* **Task**
Your task is to copy every line of the entries that holds the word "none".

* **Data to use**
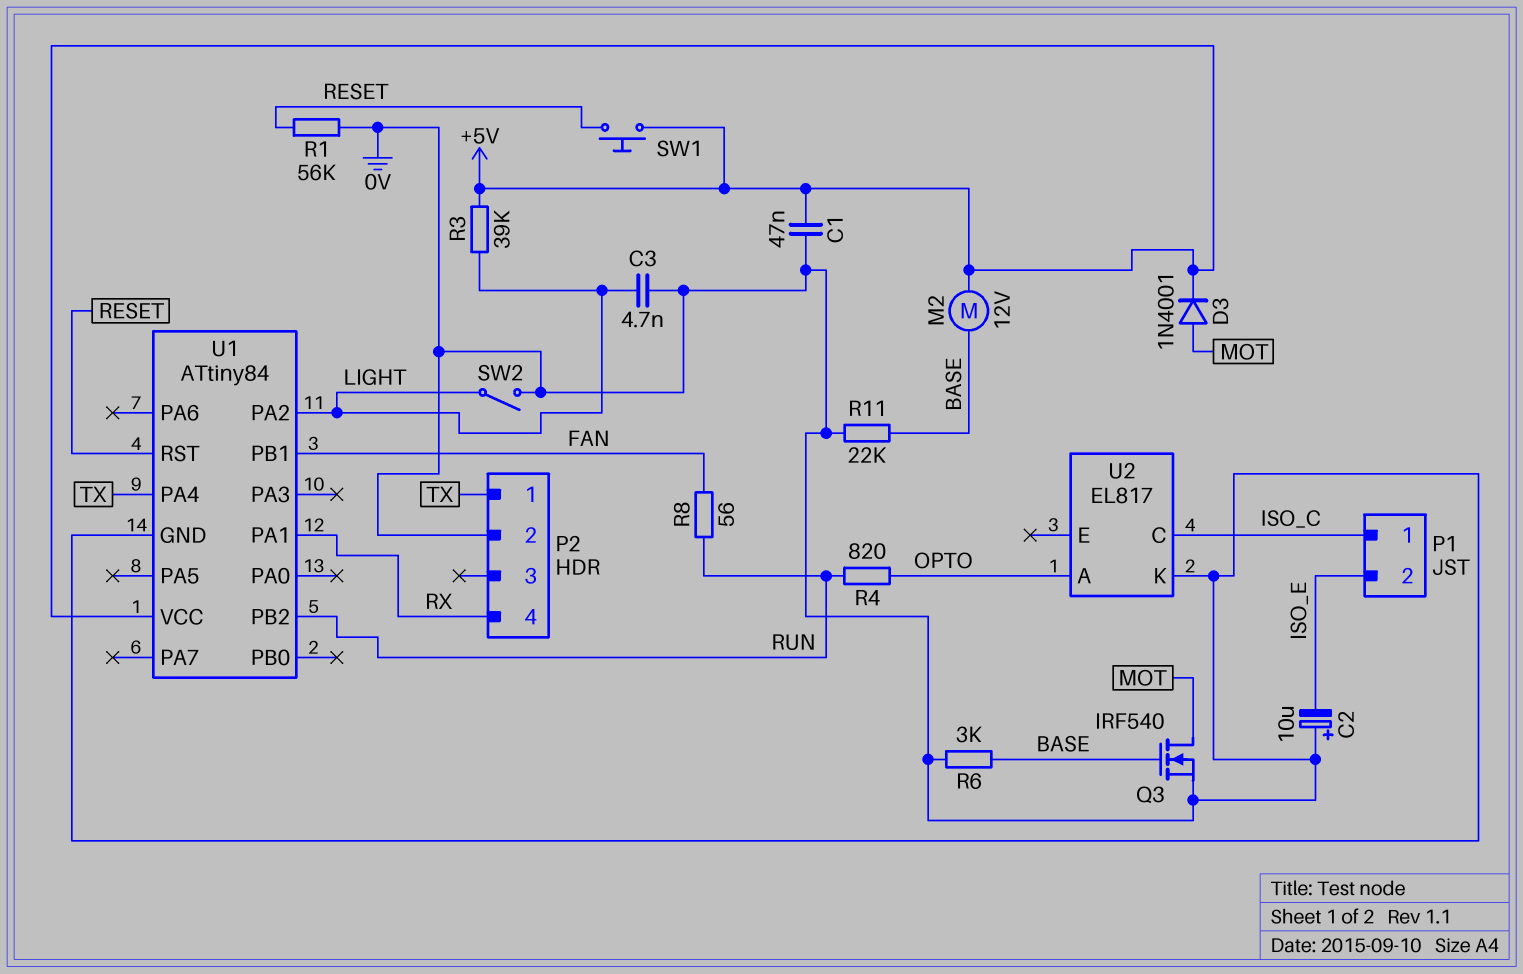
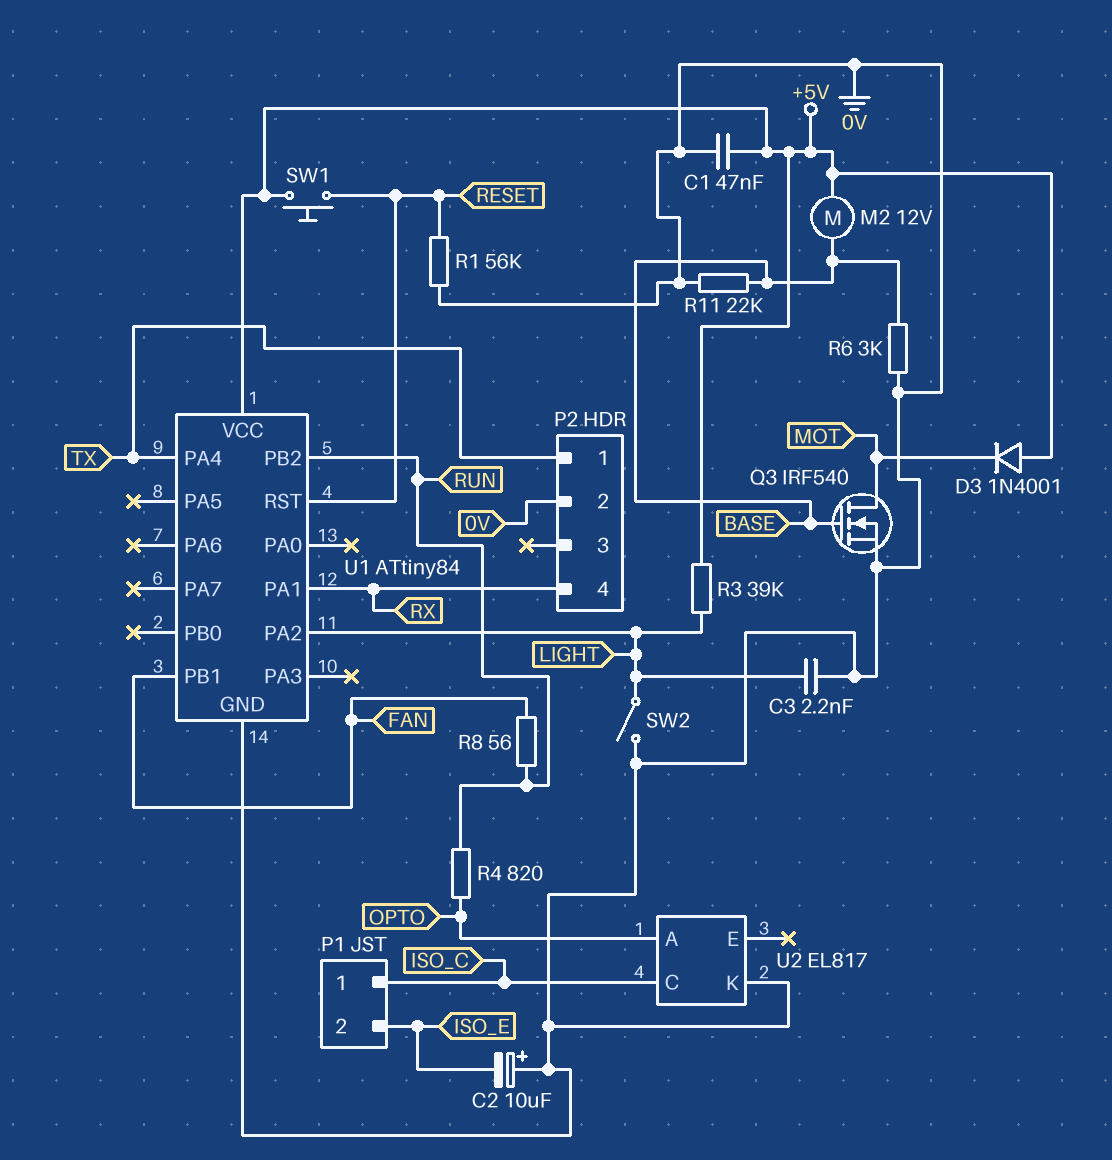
C3: 4.7nF (0V, LIGHT) -> 2.2nF (0V, LIGHT)
D3: diode 1N4001 (A MOT, K +5V) -> diode 1N4001 (A +5V, K MOT)

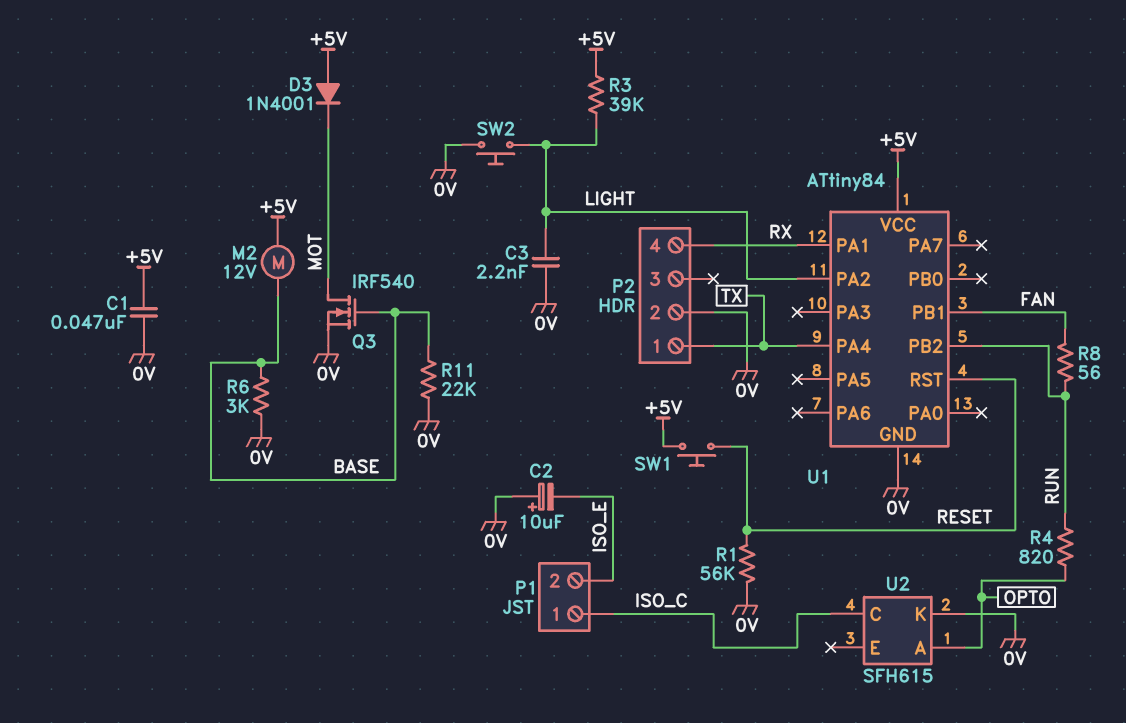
SW2: switch (0V, LIGHT) -> button (0V, LIGHT)
U2: EL817 -> SFH615

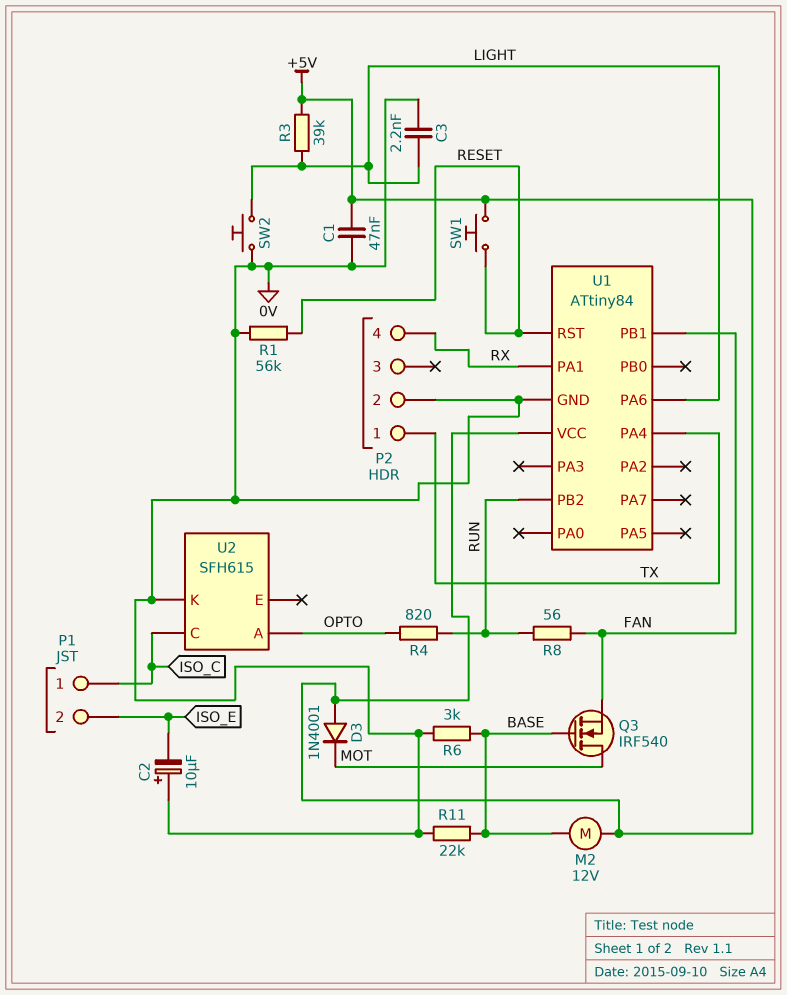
Q3: NMOS IRF540 (G BASE, D MOT, S 0V) -> NMOS IRF540 (G BASE, D MOT, S FAN)
U1 pin PA2: LIGHT -> none
U1 pin PA6: none -> LIGHT

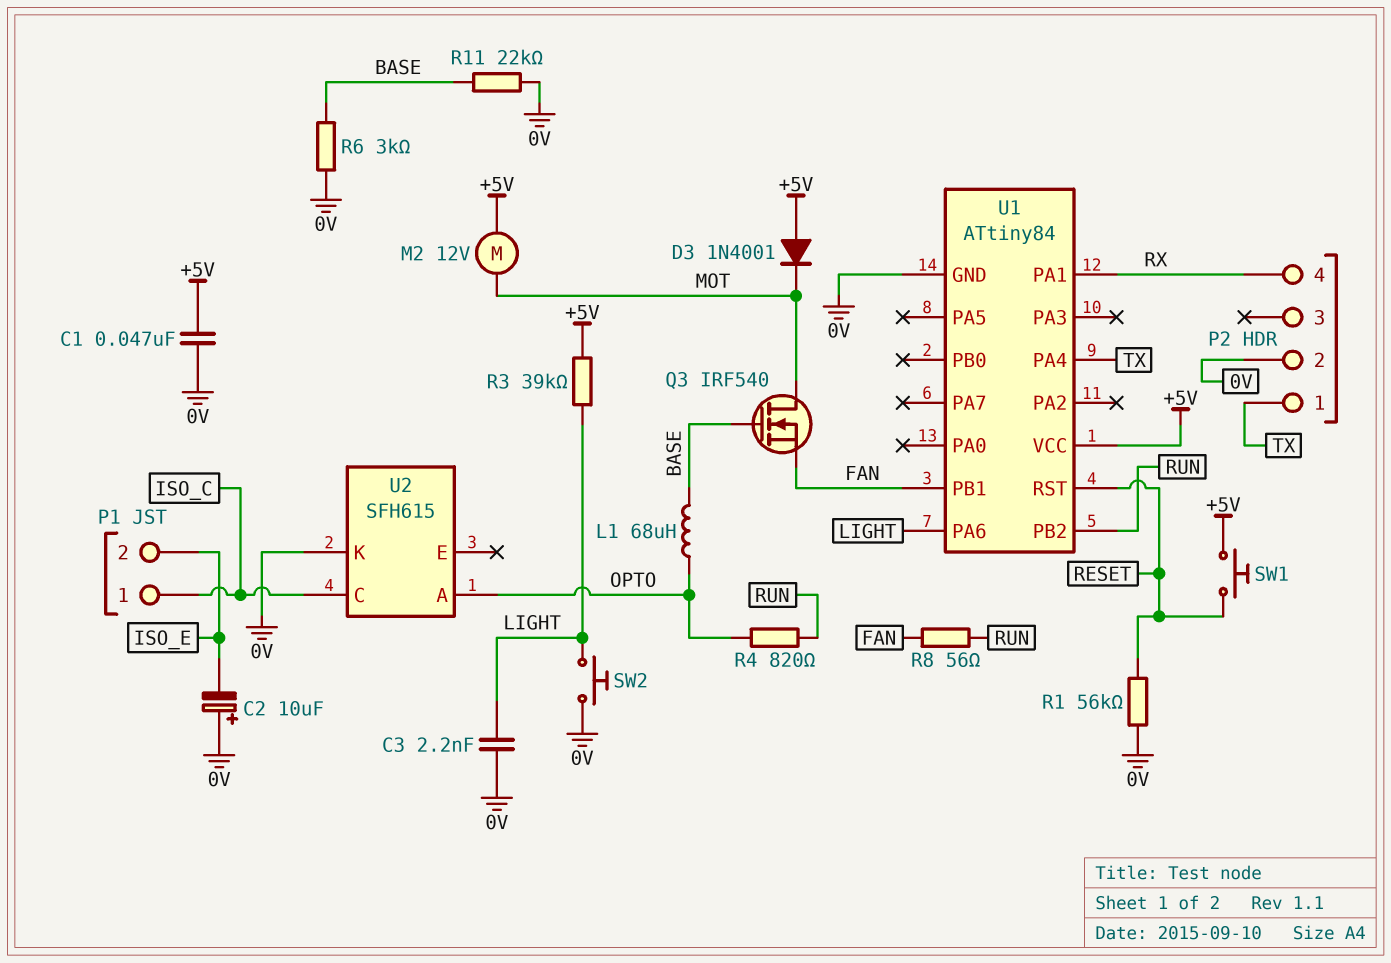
L1: none -> 68uH (BASE, OPTO)
M2: motor 12V (+5V, BASE) -> motor 12V (+5V, MOT)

* **The answer**
U1 pin PA2: LIGHT -> none
U1 pin PA6: none -> LIGHT
L1: none -> 68uH (BASE, OPTO)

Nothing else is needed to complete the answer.